RECORD SET:
────

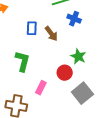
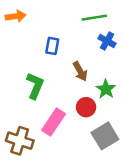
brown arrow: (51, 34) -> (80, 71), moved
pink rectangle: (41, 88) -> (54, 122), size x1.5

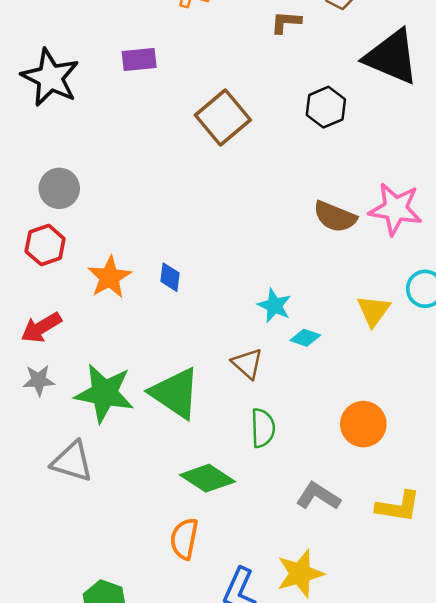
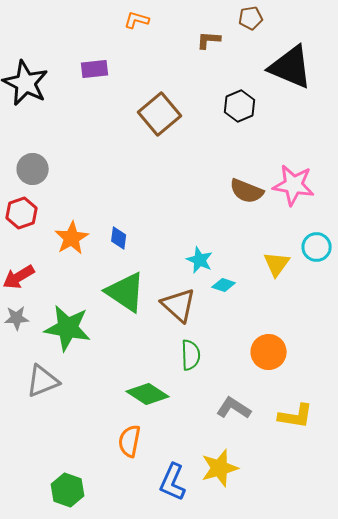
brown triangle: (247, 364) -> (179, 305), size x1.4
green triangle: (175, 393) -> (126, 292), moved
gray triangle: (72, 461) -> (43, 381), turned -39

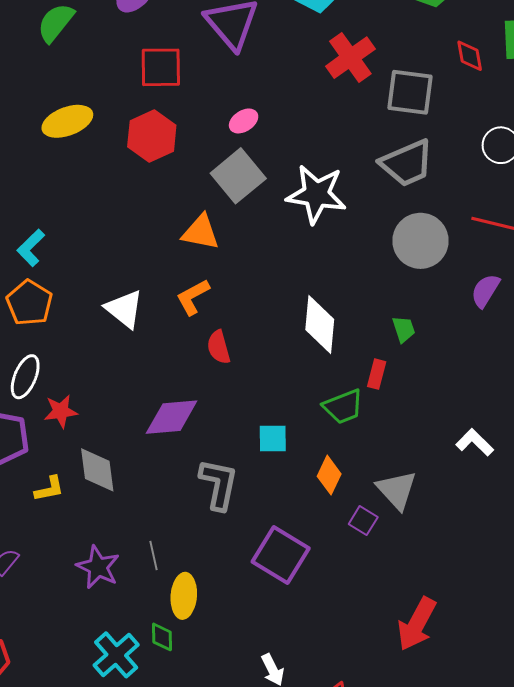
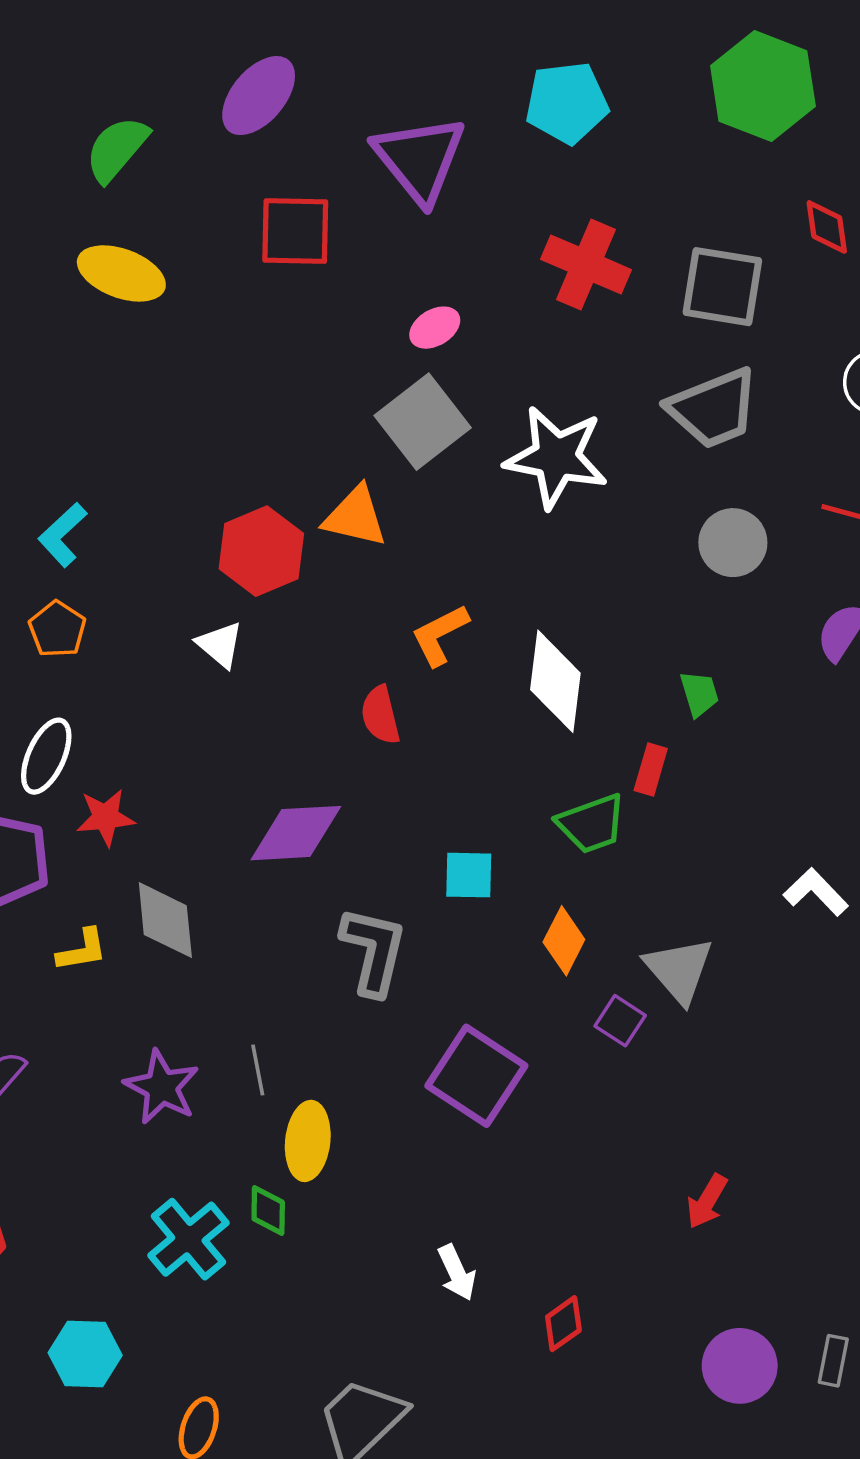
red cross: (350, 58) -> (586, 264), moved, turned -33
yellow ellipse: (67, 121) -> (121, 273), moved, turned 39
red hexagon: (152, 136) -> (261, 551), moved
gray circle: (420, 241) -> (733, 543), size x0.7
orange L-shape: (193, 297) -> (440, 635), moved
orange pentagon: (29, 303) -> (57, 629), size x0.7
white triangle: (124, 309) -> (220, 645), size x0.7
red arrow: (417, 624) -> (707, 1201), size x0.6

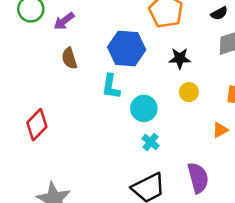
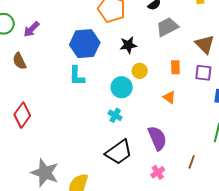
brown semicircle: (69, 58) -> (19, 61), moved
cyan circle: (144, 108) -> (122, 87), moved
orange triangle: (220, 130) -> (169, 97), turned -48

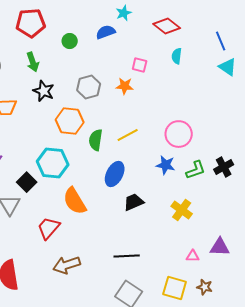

────

WHAT TO PRODUCE:
Lines before the one containing "red arrow: (417, 624)" are not wanted; repeat that line and the rest of the listing exactly, leaving out pictures.

REPLY:
red arrow: (417, 624) -> (707, 1201), size x0.6

brown semicircle: (69, 58) -> (19, 61), moved
cyan circle: (144, 108) -> (122, 87), moved
orange triangle: (220, 130) -> (169, 97), turned -48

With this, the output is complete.